◆ **Stated task**
Copy the listing below word for word, starting with its first line and ending with the line that contains "pink semicircle: rotated 8". Include both of those lines.

## Start Data section

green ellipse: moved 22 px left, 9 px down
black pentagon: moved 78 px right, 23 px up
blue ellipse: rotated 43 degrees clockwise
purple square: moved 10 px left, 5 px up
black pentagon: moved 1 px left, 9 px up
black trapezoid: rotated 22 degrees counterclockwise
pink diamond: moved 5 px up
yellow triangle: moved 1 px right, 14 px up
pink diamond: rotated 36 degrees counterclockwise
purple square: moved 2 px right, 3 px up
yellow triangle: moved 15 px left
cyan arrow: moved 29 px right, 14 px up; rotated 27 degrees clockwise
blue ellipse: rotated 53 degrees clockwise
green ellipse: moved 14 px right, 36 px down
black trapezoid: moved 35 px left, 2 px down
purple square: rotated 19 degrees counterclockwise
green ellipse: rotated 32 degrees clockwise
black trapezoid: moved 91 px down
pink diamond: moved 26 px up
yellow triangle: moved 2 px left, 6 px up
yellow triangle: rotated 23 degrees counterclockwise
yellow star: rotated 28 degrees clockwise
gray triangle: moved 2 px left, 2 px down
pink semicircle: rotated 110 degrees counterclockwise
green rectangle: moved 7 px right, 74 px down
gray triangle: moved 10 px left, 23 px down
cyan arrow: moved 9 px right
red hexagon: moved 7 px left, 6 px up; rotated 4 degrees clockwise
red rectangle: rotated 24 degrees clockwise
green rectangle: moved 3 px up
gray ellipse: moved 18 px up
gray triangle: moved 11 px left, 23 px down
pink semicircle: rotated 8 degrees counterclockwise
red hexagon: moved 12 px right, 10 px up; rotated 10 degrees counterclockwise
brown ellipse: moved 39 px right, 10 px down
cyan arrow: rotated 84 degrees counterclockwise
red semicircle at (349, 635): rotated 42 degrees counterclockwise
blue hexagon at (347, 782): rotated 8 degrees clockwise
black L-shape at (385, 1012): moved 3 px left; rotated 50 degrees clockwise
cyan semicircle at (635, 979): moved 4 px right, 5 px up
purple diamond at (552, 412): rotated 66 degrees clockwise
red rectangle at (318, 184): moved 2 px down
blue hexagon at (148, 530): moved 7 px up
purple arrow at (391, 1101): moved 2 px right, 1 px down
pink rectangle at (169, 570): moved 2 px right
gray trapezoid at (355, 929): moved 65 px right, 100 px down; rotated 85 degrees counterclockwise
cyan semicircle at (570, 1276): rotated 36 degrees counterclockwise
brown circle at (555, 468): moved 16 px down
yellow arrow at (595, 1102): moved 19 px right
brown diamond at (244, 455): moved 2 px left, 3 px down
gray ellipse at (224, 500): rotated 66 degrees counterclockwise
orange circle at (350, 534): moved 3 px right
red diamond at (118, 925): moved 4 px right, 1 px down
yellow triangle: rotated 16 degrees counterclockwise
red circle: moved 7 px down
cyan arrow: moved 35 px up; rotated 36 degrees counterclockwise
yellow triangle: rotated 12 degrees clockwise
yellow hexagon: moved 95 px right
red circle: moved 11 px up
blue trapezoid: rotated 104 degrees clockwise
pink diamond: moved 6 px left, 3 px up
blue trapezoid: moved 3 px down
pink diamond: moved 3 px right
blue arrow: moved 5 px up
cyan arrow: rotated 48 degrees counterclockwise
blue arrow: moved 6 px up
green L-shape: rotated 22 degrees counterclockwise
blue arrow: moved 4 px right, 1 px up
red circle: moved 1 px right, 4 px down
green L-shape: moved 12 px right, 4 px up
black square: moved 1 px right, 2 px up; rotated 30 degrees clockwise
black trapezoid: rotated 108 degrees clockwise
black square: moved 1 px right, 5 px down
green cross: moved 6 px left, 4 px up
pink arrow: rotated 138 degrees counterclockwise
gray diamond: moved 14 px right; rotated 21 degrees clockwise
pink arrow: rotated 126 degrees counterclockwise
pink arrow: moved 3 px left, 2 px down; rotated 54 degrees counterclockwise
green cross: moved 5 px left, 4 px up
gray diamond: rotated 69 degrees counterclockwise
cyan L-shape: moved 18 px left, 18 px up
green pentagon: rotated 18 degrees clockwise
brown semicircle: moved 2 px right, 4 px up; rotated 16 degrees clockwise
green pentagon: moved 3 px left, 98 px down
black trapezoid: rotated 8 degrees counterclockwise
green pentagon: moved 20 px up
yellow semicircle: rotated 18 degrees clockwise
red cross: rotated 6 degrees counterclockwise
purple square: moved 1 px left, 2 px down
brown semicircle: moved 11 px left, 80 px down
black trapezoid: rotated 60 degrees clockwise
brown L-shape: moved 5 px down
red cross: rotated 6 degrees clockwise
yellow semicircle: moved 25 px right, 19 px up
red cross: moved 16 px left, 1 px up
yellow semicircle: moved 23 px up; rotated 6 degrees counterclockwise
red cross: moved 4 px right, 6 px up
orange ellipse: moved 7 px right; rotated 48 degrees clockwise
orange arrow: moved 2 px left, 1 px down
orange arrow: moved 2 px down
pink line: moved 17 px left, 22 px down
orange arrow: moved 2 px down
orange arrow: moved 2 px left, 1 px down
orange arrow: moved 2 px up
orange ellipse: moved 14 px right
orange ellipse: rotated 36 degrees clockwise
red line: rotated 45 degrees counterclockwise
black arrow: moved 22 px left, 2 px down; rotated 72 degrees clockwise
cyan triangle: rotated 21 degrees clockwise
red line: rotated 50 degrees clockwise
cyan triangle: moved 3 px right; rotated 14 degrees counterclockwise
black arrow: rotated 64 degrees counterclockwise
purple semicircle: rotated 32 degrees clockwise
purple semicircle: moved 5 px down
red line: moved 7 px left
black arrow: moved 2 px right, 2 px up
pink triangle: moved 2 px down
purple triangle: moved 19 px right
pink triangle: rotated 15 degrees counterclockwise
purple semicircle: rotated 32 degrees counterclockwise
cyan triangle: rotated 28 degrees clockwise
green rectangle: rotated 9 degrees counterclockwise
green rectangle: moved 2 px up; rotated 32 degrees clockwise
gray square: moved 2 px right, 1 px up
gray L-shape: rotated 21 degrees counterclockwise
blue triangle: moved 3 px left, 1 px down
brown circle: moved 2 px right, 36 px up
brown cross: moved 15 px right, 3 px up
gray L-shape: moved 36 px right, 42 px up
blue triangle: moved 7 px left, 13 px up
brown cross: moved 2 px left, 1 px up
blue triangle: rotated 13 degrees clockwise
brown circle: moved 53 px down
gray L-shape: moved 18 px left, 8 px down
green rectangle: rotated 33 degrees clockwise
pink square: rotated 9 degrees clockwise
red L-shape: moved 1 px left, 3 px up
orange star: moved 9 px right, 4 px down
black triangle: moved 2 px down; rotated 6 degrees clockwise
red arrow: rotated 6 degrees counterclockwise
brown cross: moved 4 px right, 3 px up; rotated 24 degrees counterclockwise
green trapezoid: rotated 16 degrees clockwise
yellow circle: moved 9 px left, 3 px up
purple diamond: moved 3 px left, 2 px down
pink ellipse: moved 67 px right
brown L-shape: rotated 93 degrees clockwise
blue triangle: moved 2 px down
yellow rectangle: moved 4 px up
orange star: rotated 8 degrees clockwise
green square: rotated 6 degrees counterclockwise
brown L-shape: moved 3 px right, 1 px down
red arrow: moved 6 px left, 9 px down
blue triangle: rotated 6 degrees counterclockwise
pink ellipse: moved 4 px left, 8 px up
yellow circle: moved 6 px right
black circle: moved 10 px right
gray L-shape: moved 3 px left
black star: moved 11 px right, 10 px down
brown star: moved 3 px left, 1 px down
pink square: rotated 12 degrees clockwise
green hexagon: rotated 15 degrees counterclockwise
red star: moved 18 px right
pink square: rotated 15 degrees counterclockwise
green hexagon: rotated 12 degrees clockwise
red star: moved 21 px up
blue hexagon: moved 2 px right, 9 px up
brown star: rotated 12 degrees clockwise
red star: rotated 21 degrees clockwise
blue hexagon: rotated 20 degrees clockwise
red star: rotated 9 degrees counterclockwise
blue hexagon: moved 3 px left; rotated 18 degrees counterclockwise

## End Data section

◆ **Reply to the exercise**
green ellipse: moved 22 px left, 9 px down
black pentagon: moved 78 px right, 23 px up
blue ellipse: rotated 43 degrees clockwise
purple square: moved 10 px left, 5 px up
black pentagon: moved 1 px left, 9 px up
black trapezoid: rotated 22 degrees counterclockwise
pink diamond: moved 5 px up
yellow triangle: moved 1 px right, 14 px up
pink diamond: rotated 36 degrees counterclockwise
purple square: moved 2 px right, 3 px up
yellow triangle: moved 15 px left
cyan arrow: moved 29 px right, 14 px up; rotated 27 degrees clockwise
blue ellipse: rotated 53 degrees clockwise
green ellipse: moved 14 px right, 36 px down
black trapezoid: moved 35 px left, 2 px down
purple square: rotated 19 degrees counterclockwise
green ellipse: rotated 32 degrees clockwise
black trapezoid: moved 91 px down
pink diamond: moved 26 px up
yellow triangle: moved 2 px left, 6 px up
yellow triangle: rotated 23 degrees counterclockwise
yellow star: rotated 28 degrees clockwise
gray triangle: moved 2 px left, 2 px down
pink semicircle: rotated 110 degrees counterclockwise
green rectangle: moved 7 px right, 74 px down
gray triangle: moved 10 px left, 23 px down
cyan arrow: moved 9 px right
red hexagon: moved 7 px left, 6 px up; rotated 4 degrees clockwise
red rectangle: rotated 24 degrees clockwise
green rectangle: moved 3 px up
gray ellipse: moved 18 px up
gray triangle: moved 11 px left, 23 px down
pink semicircle: rotated 8 degrees counterclockwise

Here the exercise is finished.